*** Provided records ***

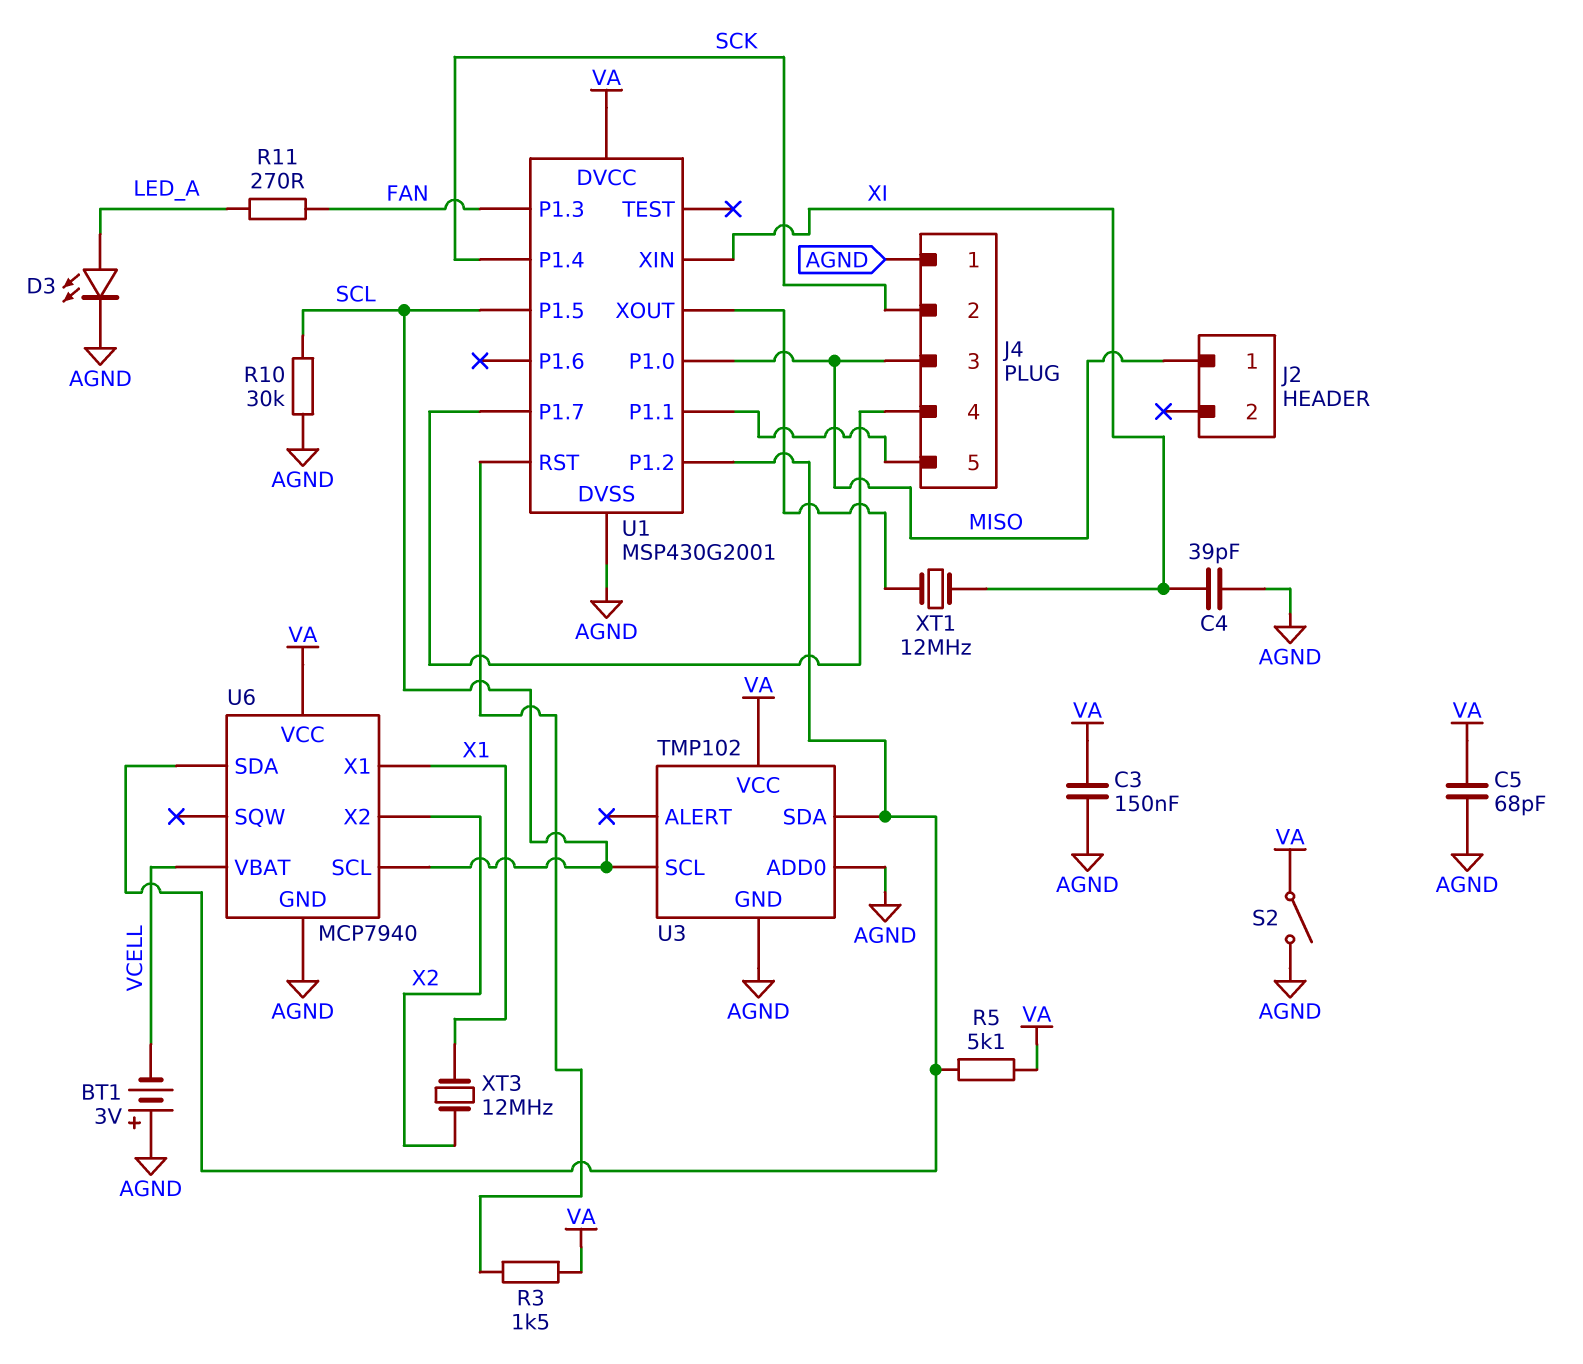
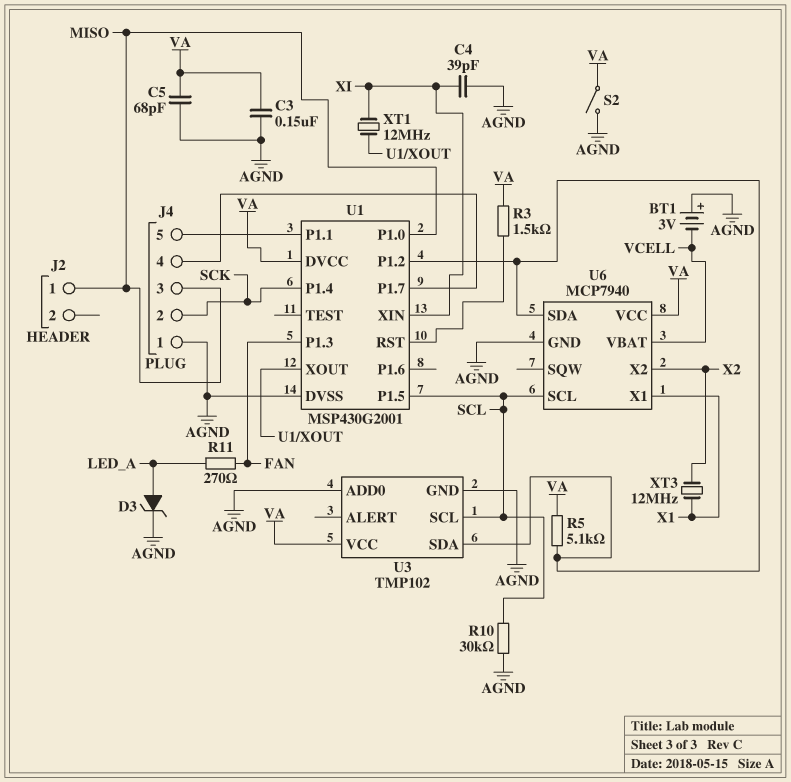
D3: LED (A LED_A, K AGND) -> zener (A LED_A, K AGND)

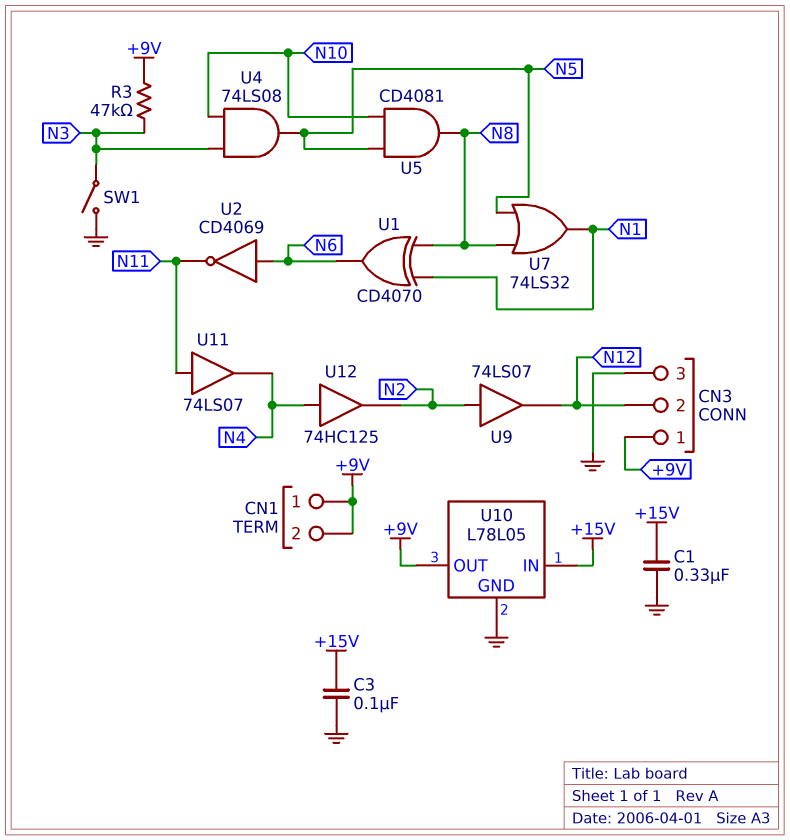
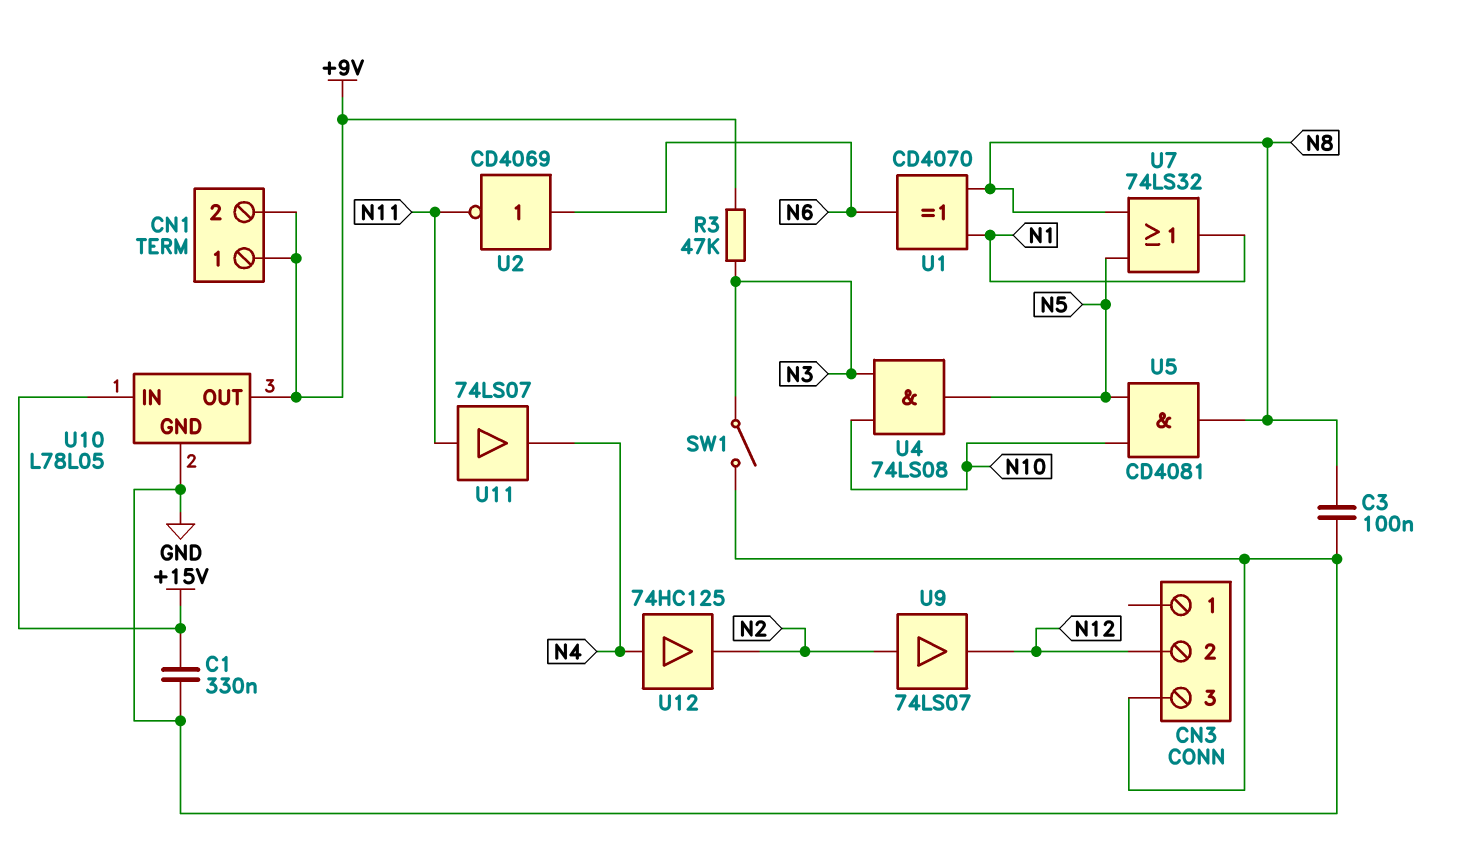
C3: 100nF (+15V, GND) -> 100nF (GND, N8)
CN3 pin 1: +9V -> none

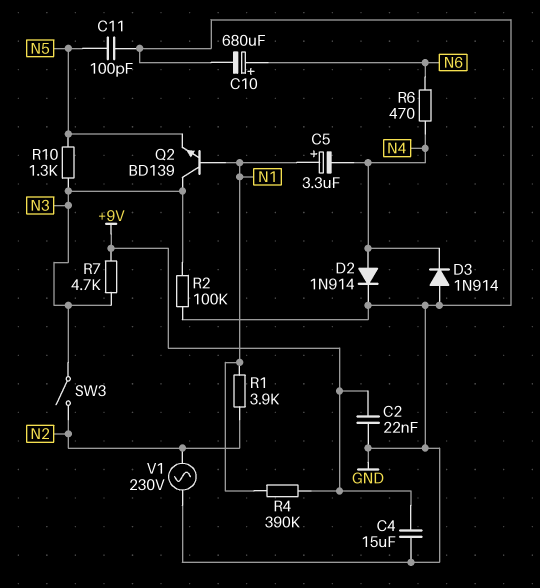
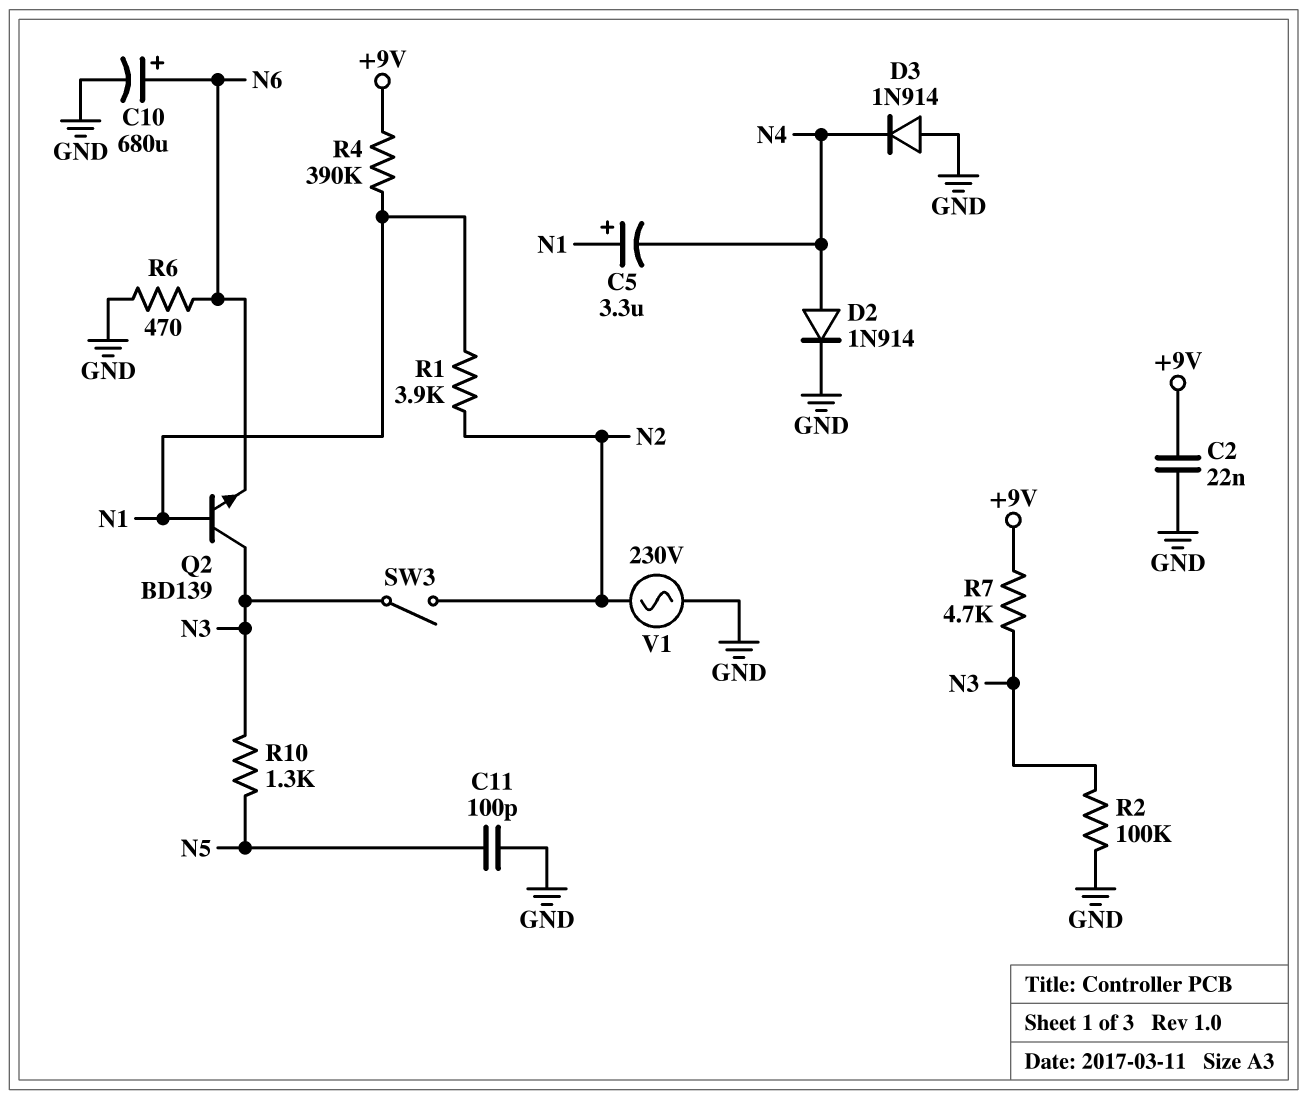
C4: 15uF (+9V, GND) -> none
Q2: NPN BD139 (B N1, C N3, E N5) -> NPN BD139 (B N1, C N3, E N6)
R6: 470 (N4, N6) -> 470 (GND, N6)

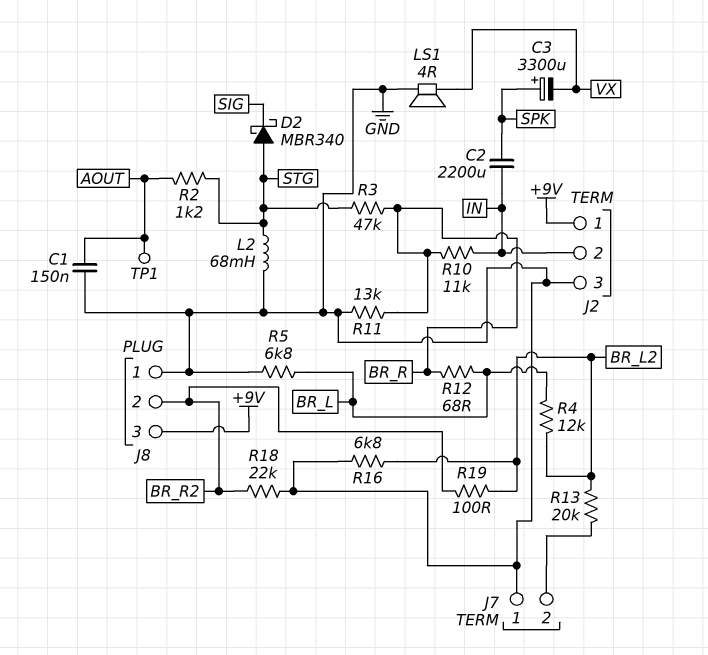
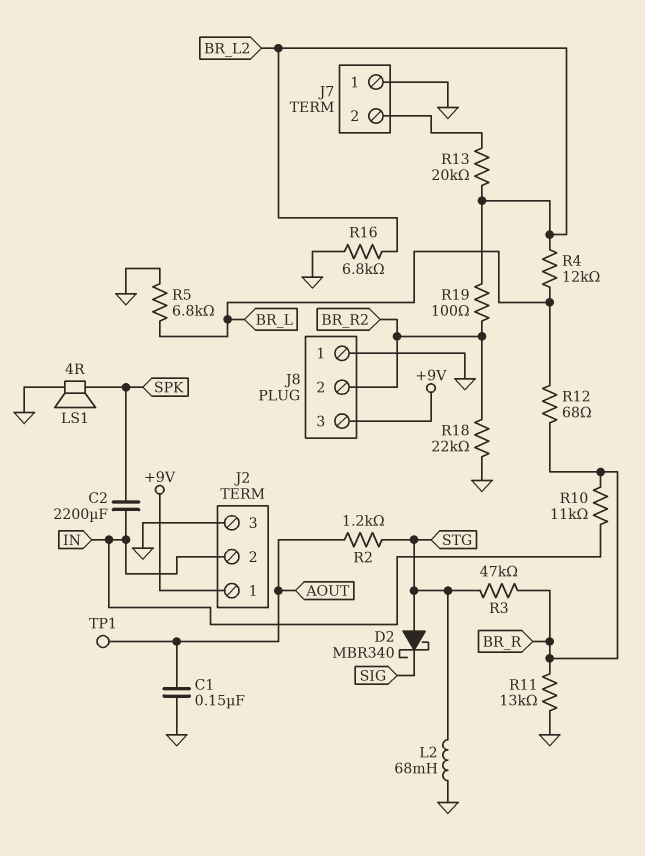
C3: 3300uF (plus SPK, minus VX) -> none
LS1: speaker 4R (GND, VX) -> speaker 4R (GND, SPK)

***

▸ **Assignment**: From the line containing "C4: 15uF (+9V, GND) -> none" through the last line of the entries, both included, print each line exactly and omit any picture.

▸ **Answer for this exercise**:
C4: 15uF (+9V, GND) -> none
Q2: NPN BD139 (B N1, C N3, E N5) -> NPN BD139 (B N1, C N3, E N6)
R6: 470 (N4, N6) -> 470 (GND, N6)

C3: 3300uF (plus SPK, minus VX) -> none
LS1: speaker 4R (GND, VX) -> speaker 4R (GND, SPK)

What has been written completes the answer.